_What the task requires:_ In the listing below, find each line with the string "rolling" and report it.

[Available data — start]

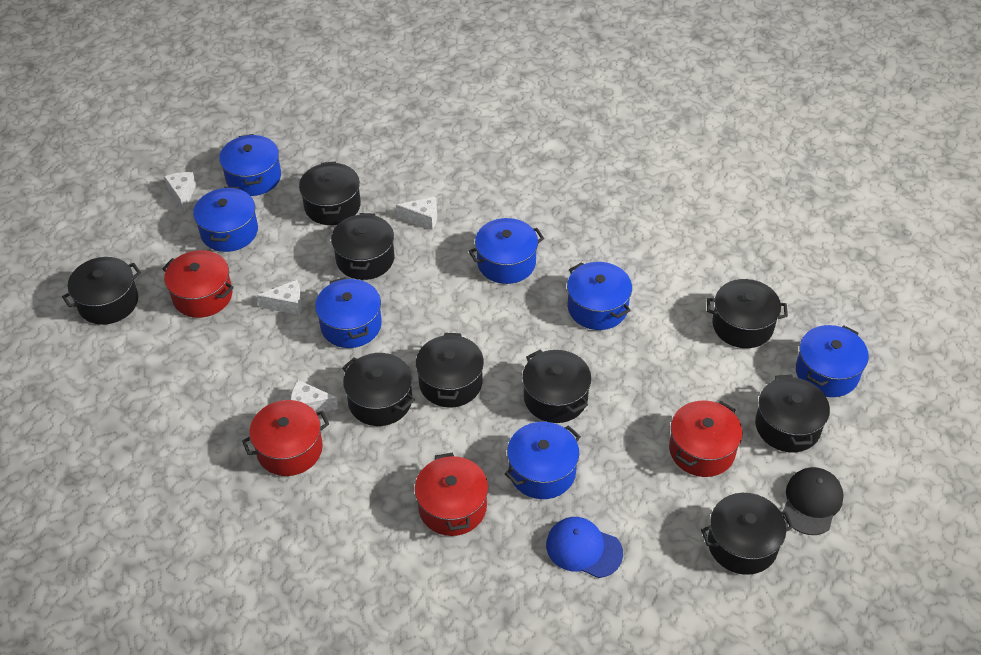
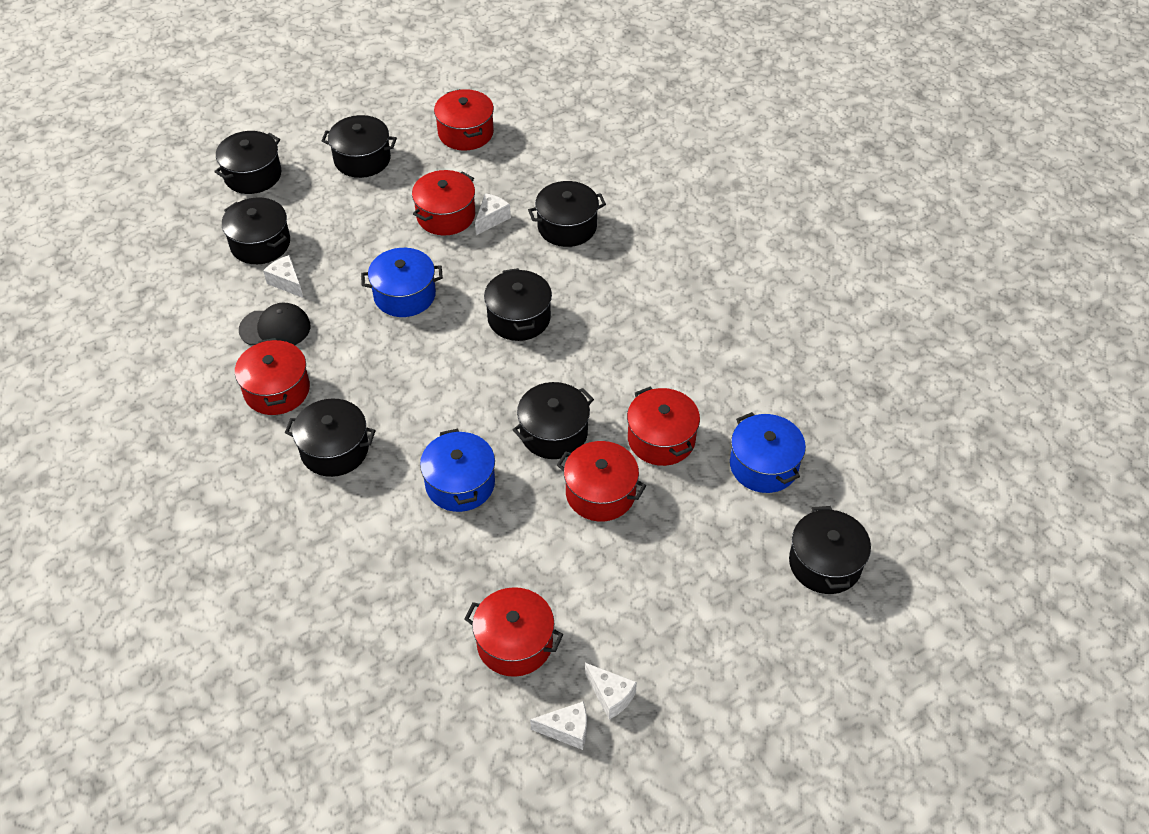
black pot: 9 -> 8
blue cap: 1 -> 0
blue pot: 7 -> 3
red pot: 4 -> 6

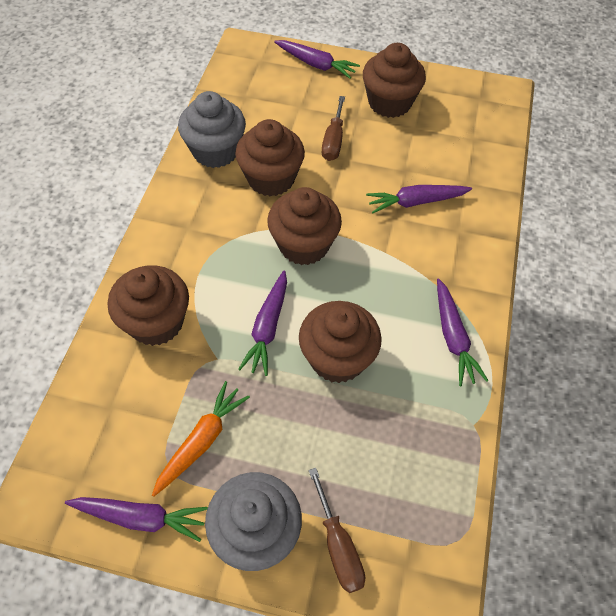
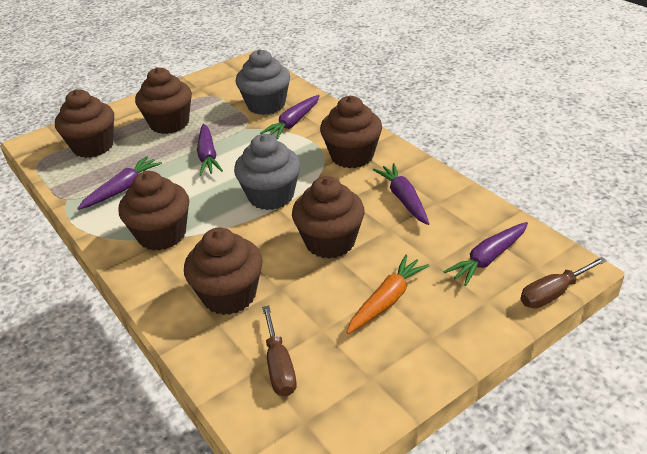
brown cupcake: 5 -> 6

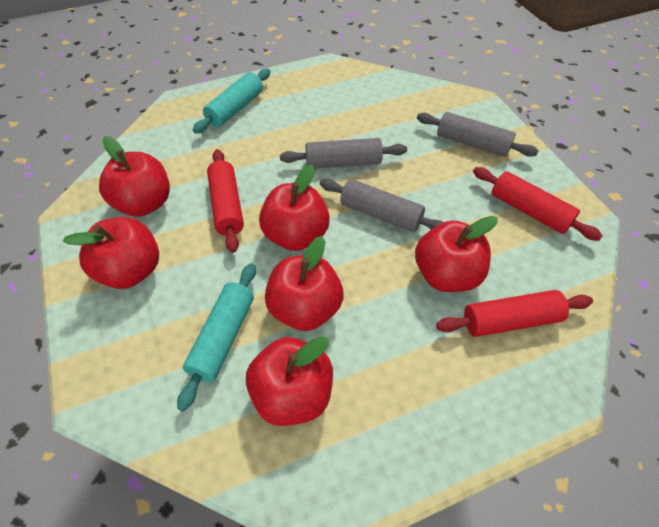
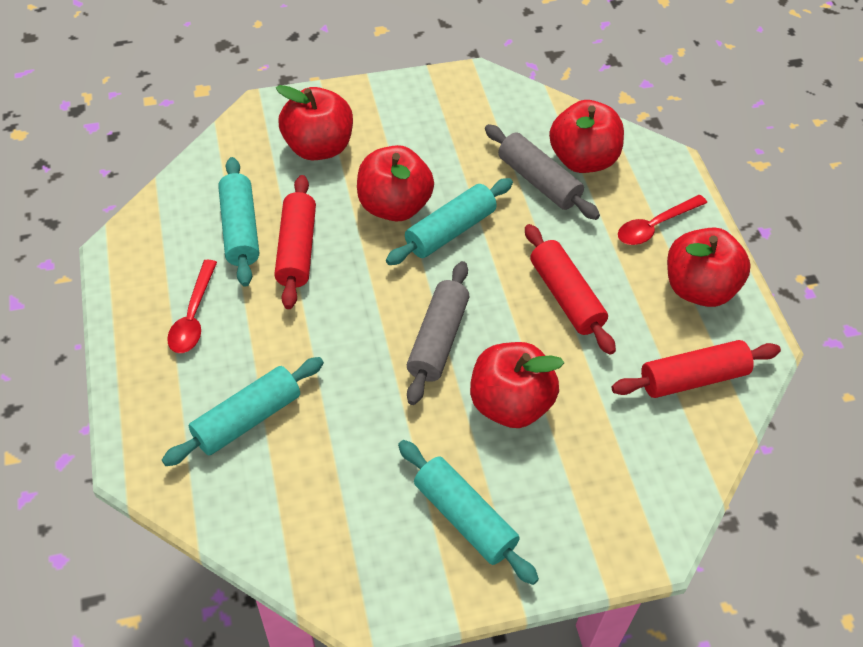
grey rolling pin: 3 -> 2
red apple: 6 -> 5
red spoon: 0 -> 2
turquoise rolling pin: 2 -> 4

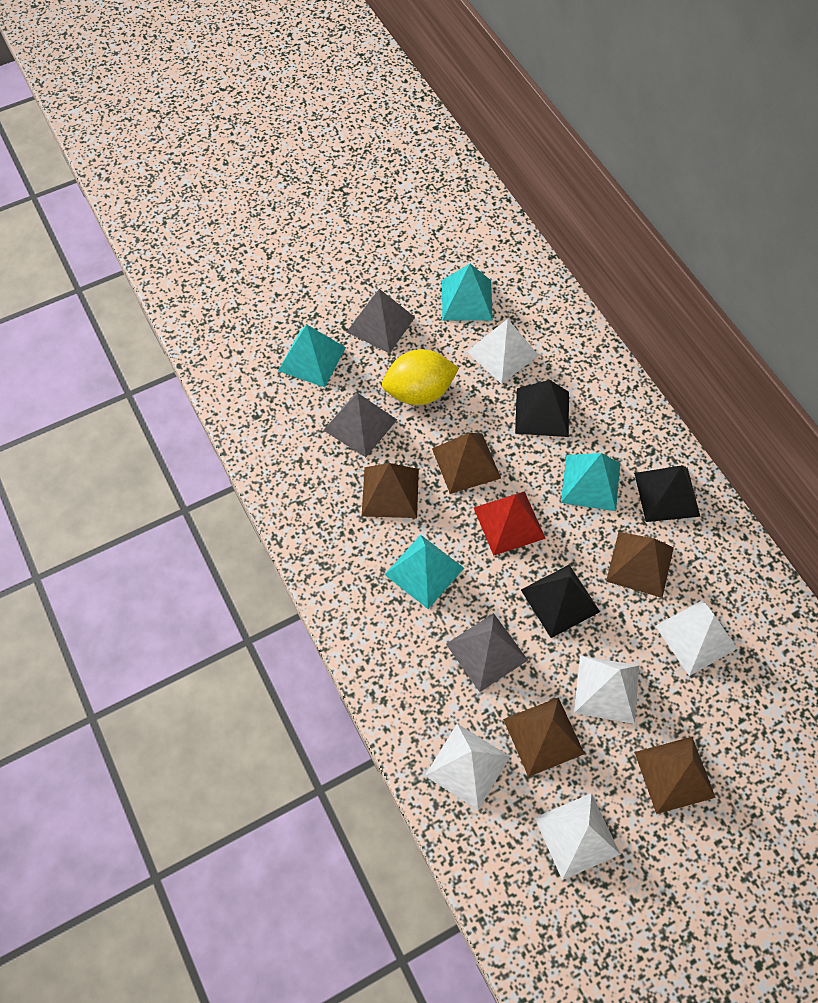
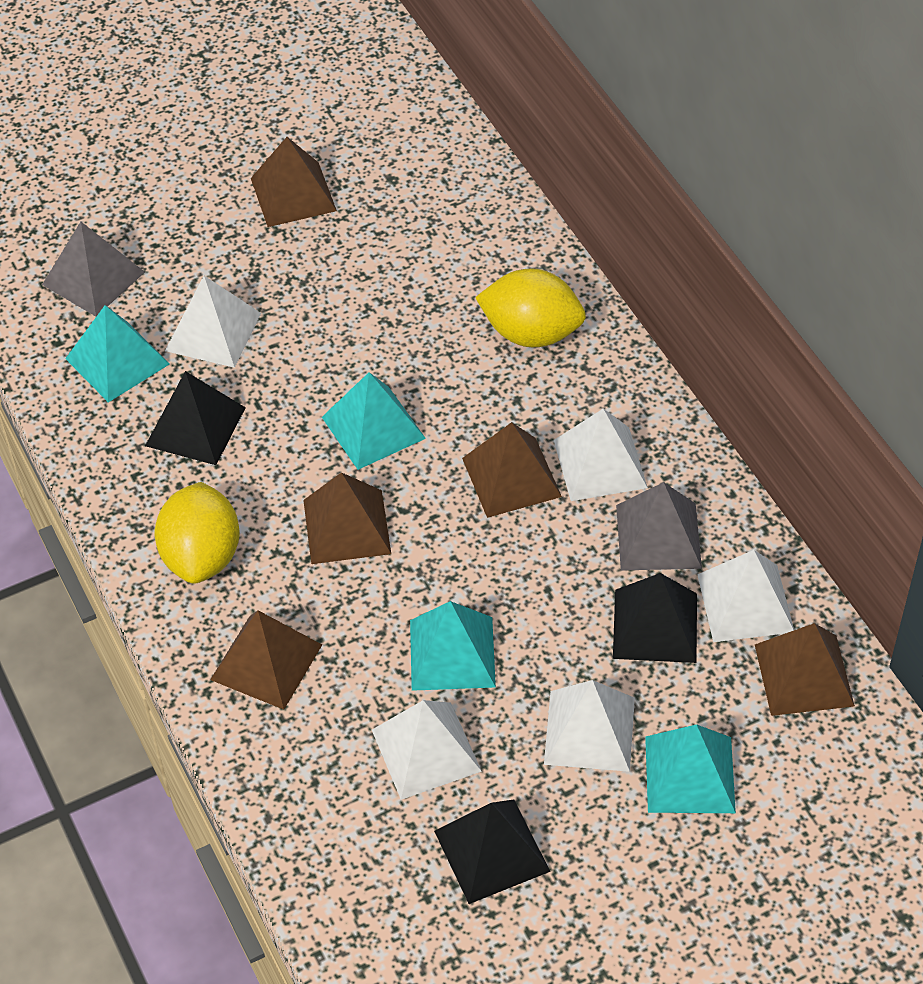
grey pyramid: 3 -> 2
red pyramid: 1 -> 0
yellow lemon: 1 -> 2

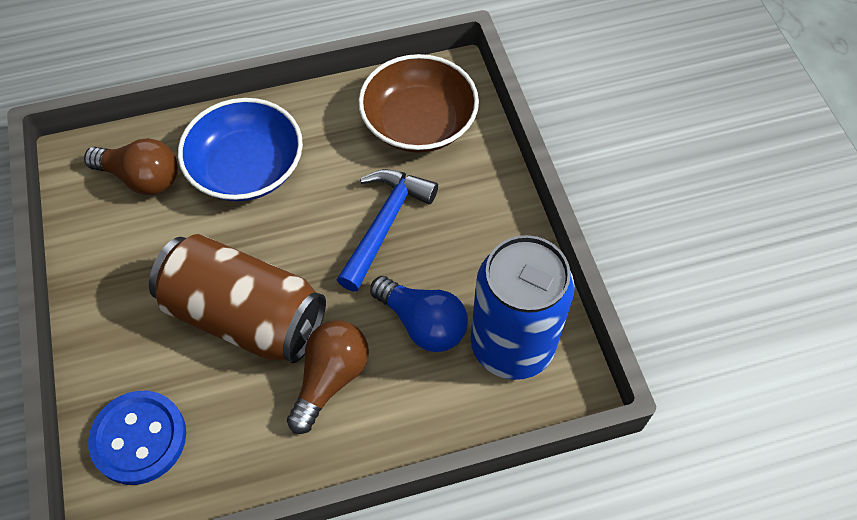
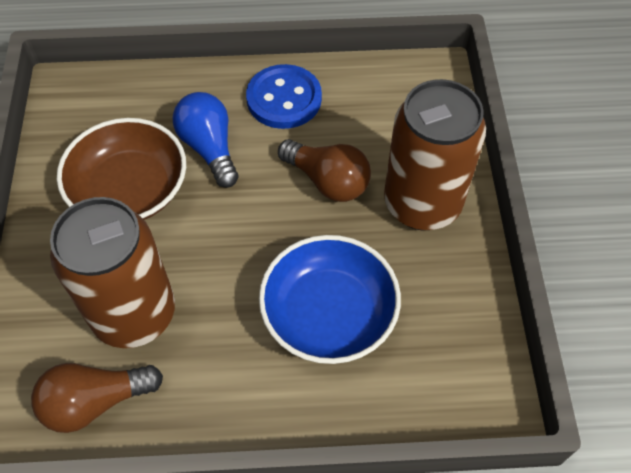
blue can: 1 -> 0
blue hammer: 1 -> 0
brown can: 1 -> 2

[Available data — finish]

_Task response:_
grey rolling pin: 3 -> 2
turquoise rolling pin: 2 -> 4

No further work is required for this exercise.